Assignment = Only the lines holding "orange" are wanted. Copy every one from the records below.

※ ※ ※

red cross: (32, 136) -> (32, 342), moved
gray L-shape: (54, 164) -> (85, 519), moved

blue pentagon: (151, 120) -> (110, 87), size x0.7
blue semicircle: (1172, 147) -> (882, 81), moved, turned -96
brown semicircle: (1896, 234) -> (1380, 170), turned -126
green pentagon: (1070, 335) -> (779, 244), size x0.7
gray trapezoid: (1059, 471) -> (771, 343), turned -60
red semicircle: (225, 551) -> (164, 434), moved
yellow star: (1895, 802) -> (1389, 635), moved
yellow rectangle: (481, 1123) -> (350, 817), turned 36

※ ※ ※

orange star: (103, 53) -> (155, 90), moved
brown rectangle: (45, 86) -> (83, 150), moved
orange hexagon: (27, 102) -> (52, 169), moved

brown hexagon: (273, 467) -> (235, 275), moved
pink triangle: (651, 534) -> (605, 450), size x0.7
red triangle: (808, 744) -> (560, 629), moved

※ ※ ※

Solution =
orange star: (103, 53) -> (155, 90), moved
orange hexagon: (27, 102) -> (52, 169), moved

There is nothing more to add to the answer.